● **Task description**
Reproduce the records below exactly as they appear, omitting any pictures they contain.

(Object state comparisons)
--------------------------------

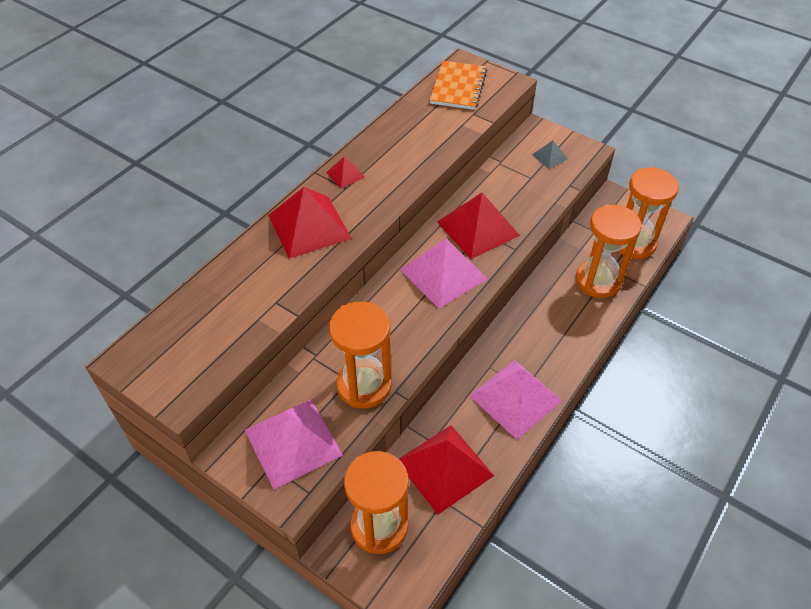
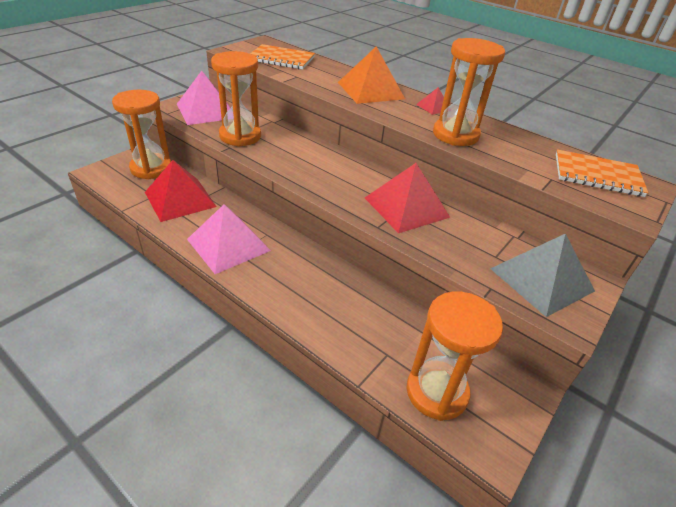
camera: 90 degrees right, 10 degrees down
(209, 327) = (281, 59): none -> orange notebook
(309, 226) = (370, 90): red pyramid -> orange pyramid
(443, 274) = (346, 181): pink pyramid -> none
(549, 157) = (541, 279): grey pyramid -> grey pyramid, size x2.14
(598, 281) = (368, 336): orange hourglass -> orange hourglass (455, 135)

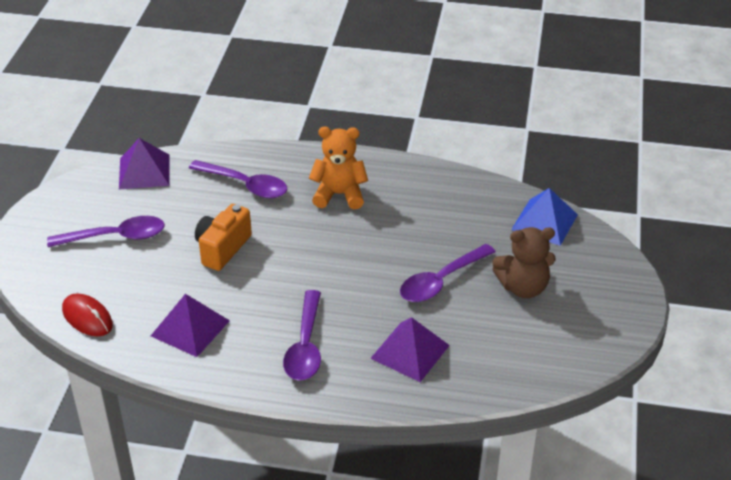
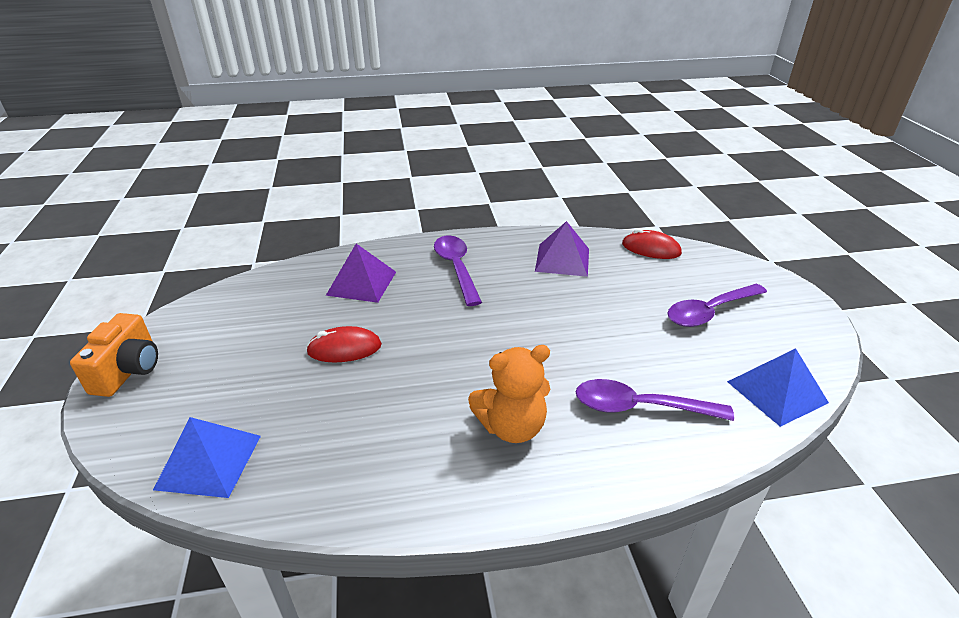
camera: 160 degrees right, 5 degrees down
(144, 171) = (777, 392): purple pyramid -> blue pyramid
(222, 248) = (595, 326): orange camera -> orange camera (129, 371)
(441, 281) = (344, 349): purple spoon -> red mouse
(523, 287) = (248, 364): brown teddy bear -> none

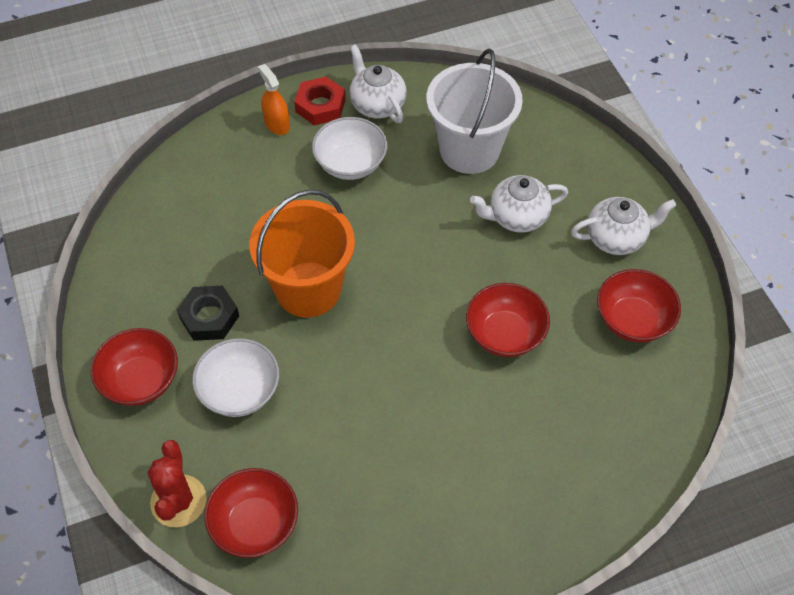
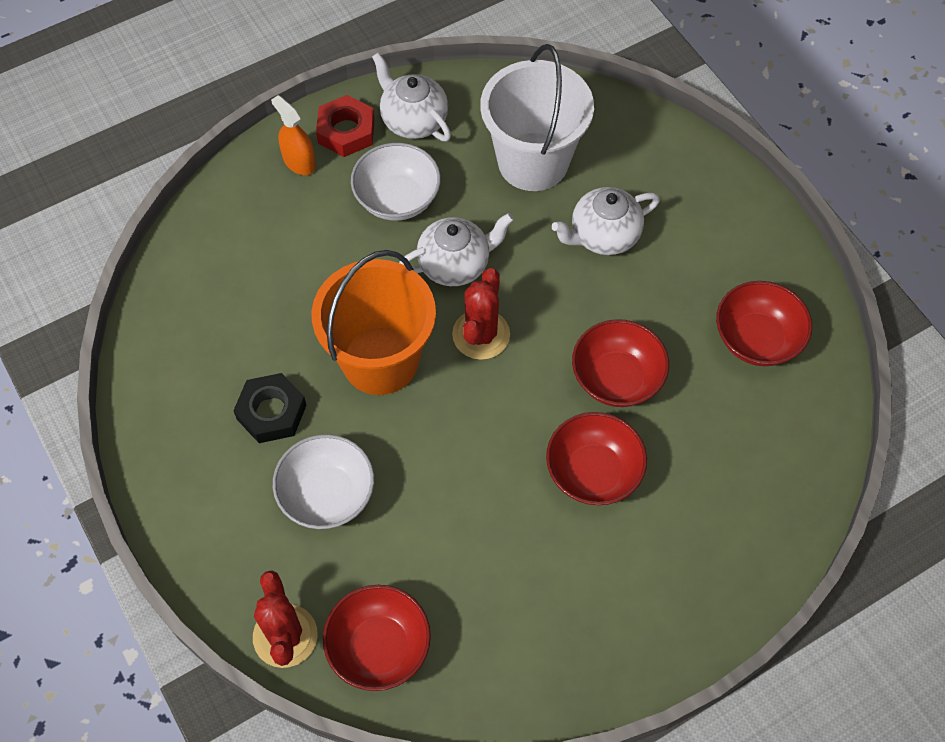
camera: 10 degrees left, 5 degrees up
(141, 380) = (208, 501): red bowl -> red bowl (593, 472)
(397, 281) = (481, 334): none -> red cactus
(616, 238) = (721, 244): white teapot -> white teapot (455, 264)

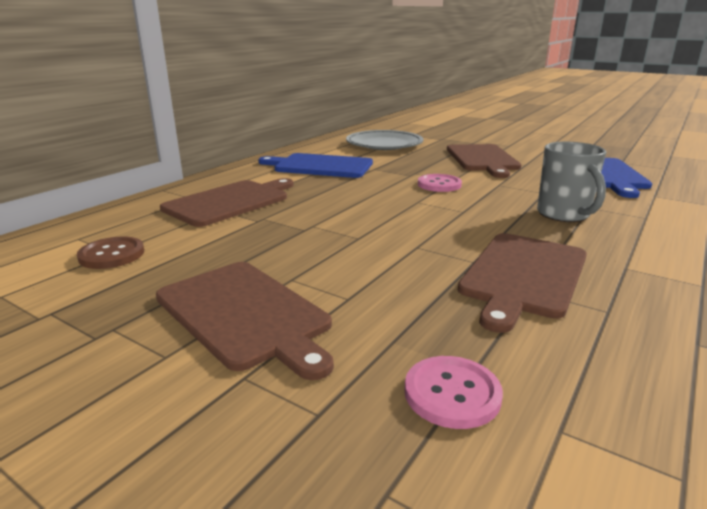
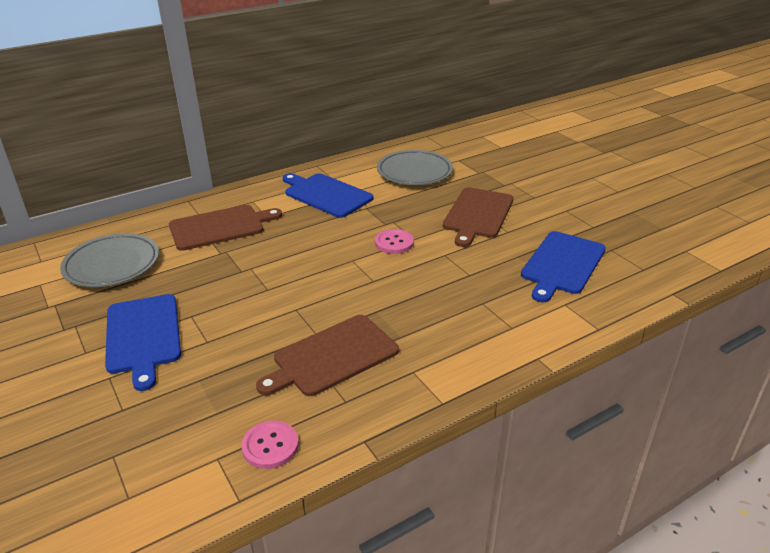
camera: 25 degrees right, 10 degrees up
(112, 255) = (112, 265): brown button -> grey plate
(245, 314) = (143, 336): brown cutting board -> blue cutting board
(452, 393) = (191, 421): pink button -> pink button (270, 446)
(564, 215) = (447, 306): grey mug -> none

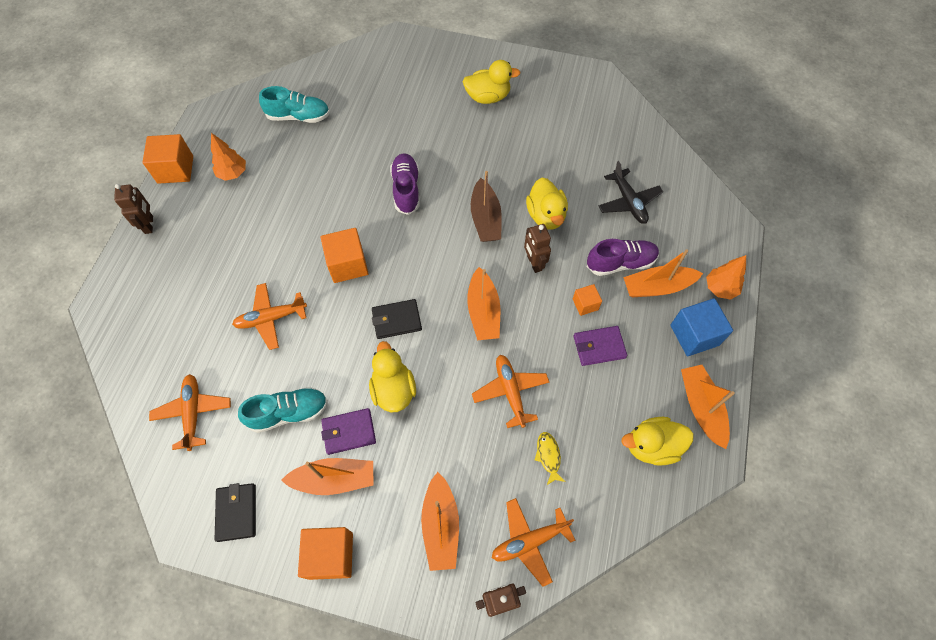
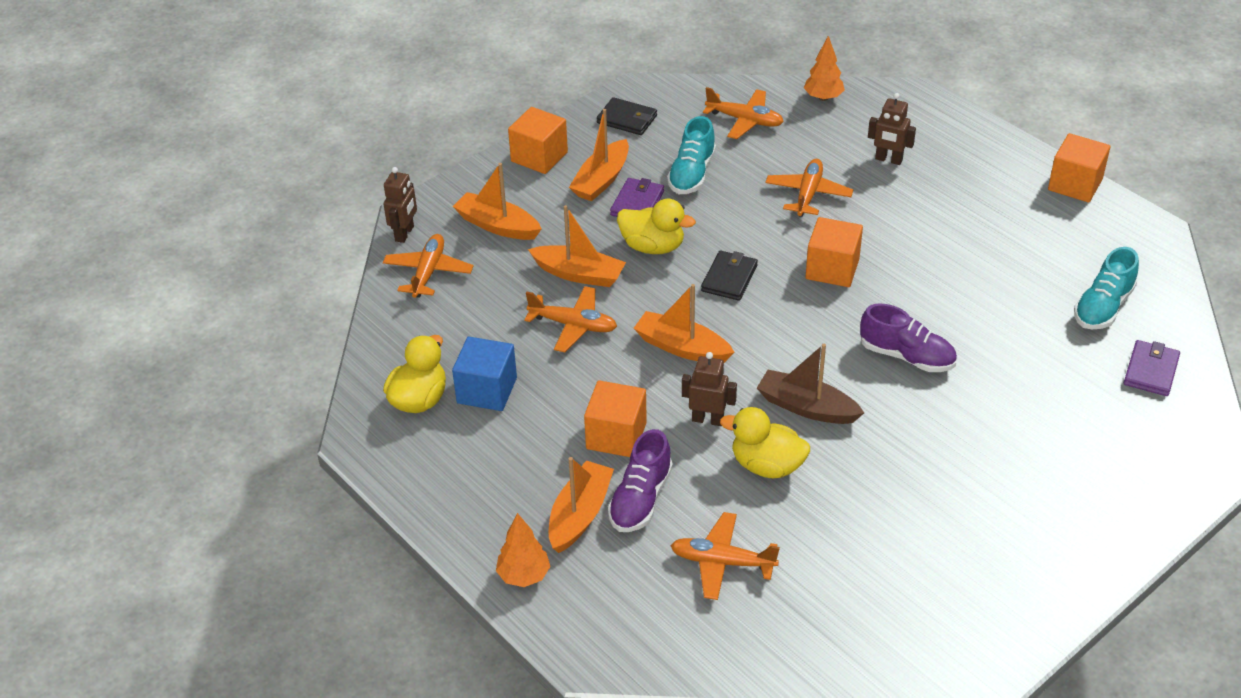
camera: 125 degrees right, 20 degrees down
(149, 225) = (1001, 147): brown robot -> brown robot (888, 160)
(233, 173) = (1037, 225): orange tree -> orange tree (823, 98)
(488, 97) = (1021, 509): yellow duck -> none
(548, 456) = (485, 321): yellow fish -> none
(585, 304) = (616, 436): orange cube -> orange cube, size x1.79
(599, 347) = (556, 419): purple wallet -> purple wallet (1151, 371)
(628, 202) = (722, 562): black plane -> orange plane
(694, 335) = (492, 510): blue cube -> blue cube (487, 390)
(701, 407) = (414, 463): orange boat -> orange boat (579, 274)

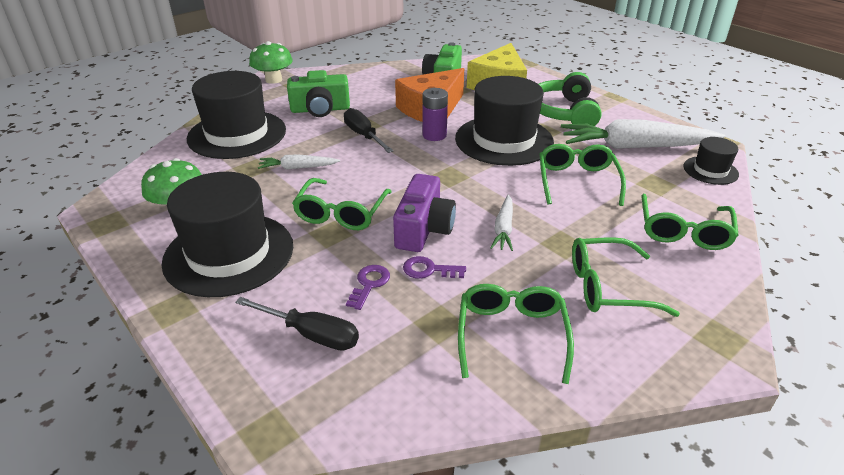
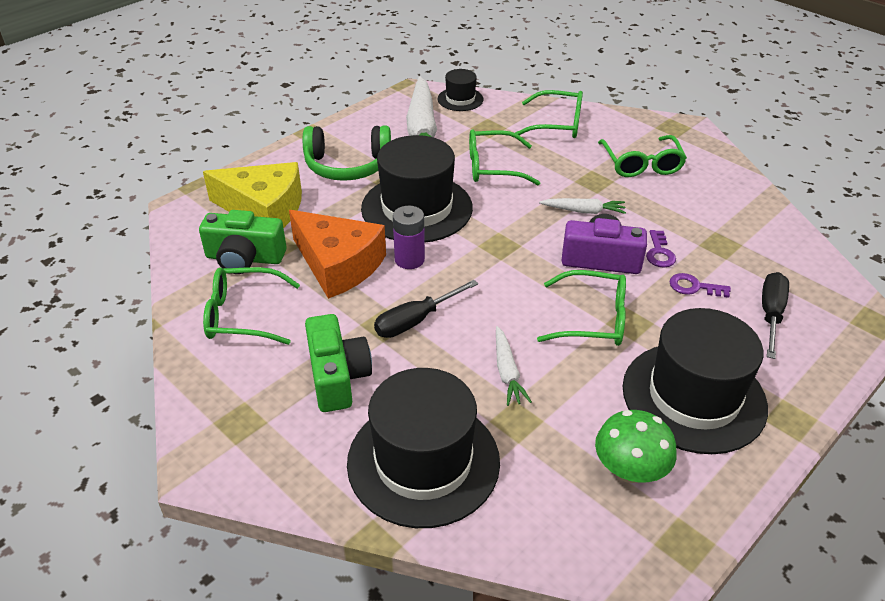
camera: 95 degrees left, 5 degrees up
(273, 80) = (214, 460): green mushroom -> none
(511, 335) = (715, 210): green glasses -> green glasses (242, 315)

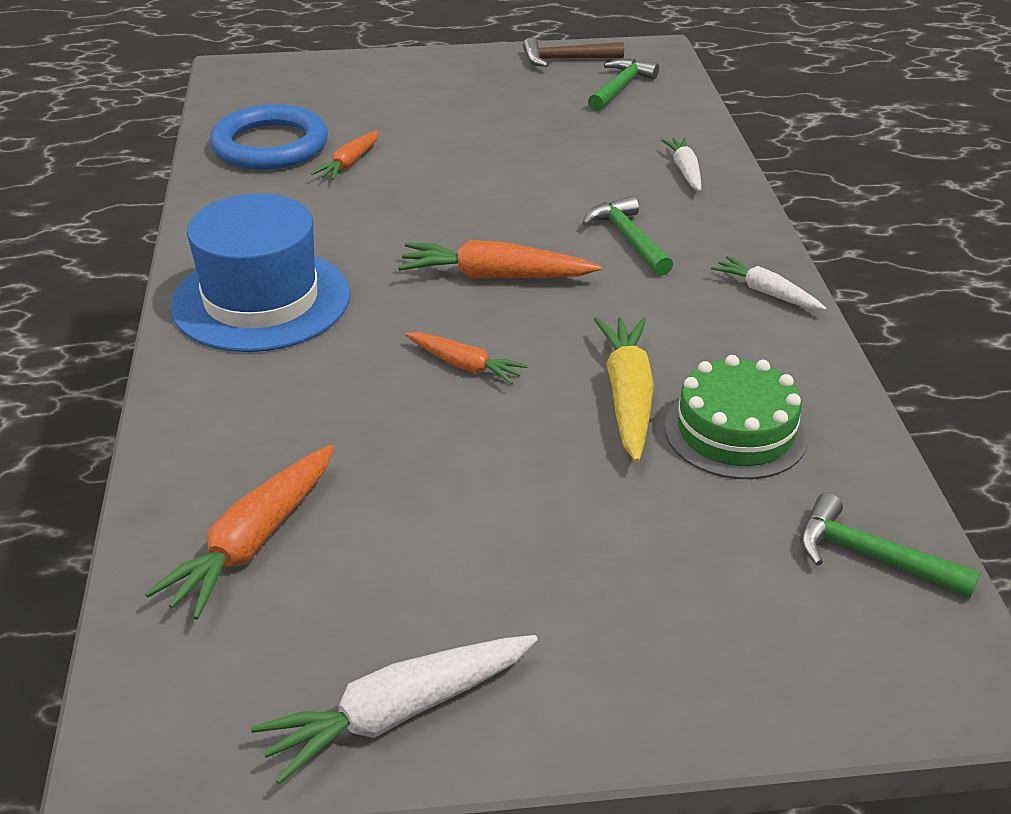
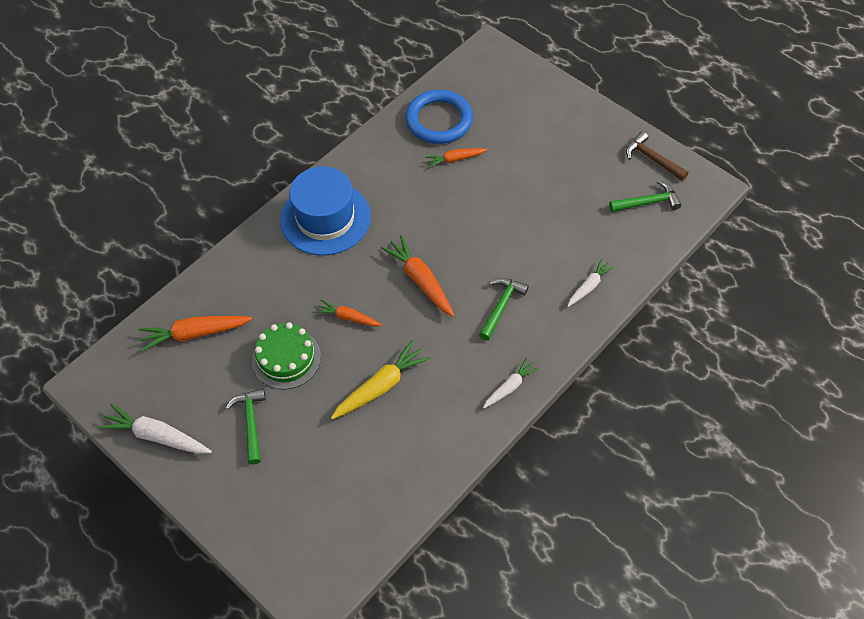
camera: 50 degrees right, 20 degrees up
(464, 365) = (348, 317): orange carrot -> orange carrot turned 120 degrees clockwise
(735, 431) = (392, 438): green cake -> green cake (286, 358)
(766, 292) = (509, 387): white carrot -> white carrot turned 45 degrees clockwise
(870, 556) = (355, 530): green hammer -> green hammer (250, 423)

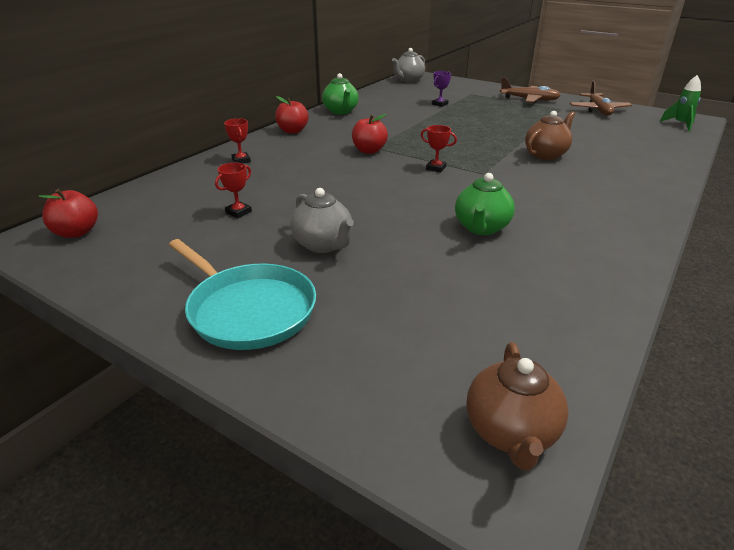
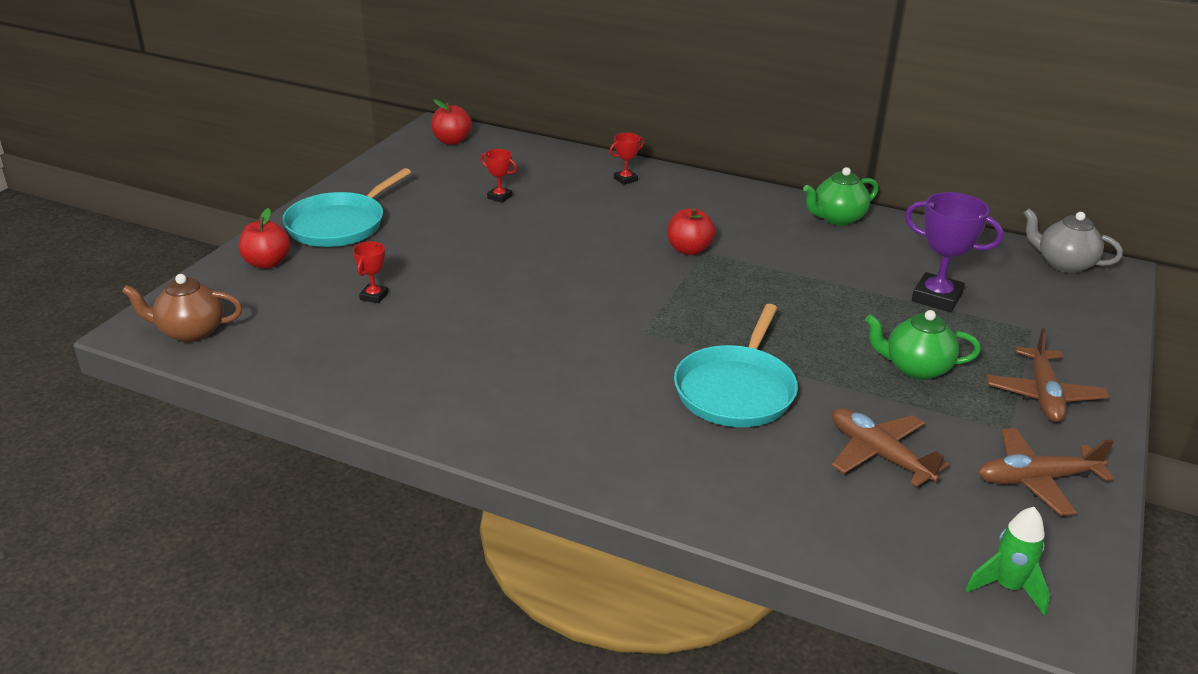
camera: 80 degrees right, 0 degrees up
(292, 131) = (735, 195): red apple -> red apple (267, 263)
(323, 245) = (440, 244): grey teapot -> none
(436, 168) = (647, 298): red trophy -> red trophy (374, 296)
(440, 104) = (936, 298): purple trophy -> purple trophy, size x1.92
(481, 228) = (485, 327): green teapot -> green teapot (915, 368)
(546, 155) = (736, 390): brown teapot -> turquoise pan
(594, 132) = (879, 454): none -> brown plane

--------------------------------

● **Answer to this task**
camera: 90 degrees right, 10 degrees down
(209, 327) = (281, 59): none -> orange notebook
(309, 226) = (370, 90): red pyramid -> orange pyramid
(443, 274) = (346, 181): pink pyramid -> none
(549, 157) = (541, 279): grey pyramid -> grey pyramid, size x2.14
(598, 281) = (368, 336): orange hourglass -> orange hourglass (455, 135)

camera: 160 degrees right, 5 degrees down
(144, 171) = (777, 392): purple pyramid -> blue pyramid
(222, 248) = (595, 326): orange camera -> orange camera (129, 371)
(441, 281) = (344, 349): purple spoon -> red mouse
(523, 287) = (248, 364): brown teddy bear -> none

camera: 10 degrees left, 5 degrees up
(141, 380) = (208, 501): red bowl -> red bowl (593, 472)
(397, 281) = (481, 334): none -> red cactus
(616, 238) = (721, 244): white teapot -> white teapot (455, 264)

camera: 25 degrees right, 10 degrees up
(112, 255) = (112, 265): brown button -> grey plate
(245, 314) = (143, 336): brown cutting board -> blue cutting board
(452, 393) = (191, 421): pink button -> pink button (270, 446)
(564, 215) = (447, 306): grey mug -> none

camera: 125 degrees right, 20 degrees down
(149, 225) = (1001, 147): brown robot -> brown robot (888, 160)
(233, 173) = (1037, 225): orange tree -> orange tree (823, 98)
(488, 97) = (1021, 509): yellow duck -> none
(548, 456) = (485, 321): yellow fish -> none
(585, 304) = (616, 436): orange cube -> orange cube, size x1.79
(599, 347) = (556, 419): purple wallet -> purple wallet (1151, 371)
(628, 202) = (722, 562): black plane -> orange plane
(694, 335) = (492, 510): blue cube -> blue cube (487, 390)
(701, 407) = (414, 463): orange boat -> orange boat (579, 274)

camera: 95 degrees left, 5 degrees up
(273, 80) = (214, 460): green mushroom -> none
(511, 335) = (715, 210): green glasses -> green glasses (242, 315)

camera: 50 degrees right, 20 degrees up
(464, 365) = (348, 317): orange carrot -> orange carrot turned 120 degrees clockwise
(735, 431) = (392, 438): green cake -> green cake (286, 358)
(766, 292) = (509, 387): white carrot -> white carrot turned 45 degrees clockwise
(870, 556) = (355, 530): green hammer -> green hammer (250, 423)

camera: 80 degrees right, 0 degrees up
(292, 131) = (735, 195): red apple -> red apple (267, 263)
(323, 245) = (440, 244): grey teapot -> none
(436, 168) = (647, 298): red trophy -> red trophy (374, 296)
(440, 104) = (936, 298): purple trophy -> purple trophy, size x1.92
(481, 228) = (485, 327): green teapot -> green teapot (915, 368)
(546, 155) = (736, 390): brown teapot -> turquoise pan
(594, 132) = (879, 454): none -> brown plane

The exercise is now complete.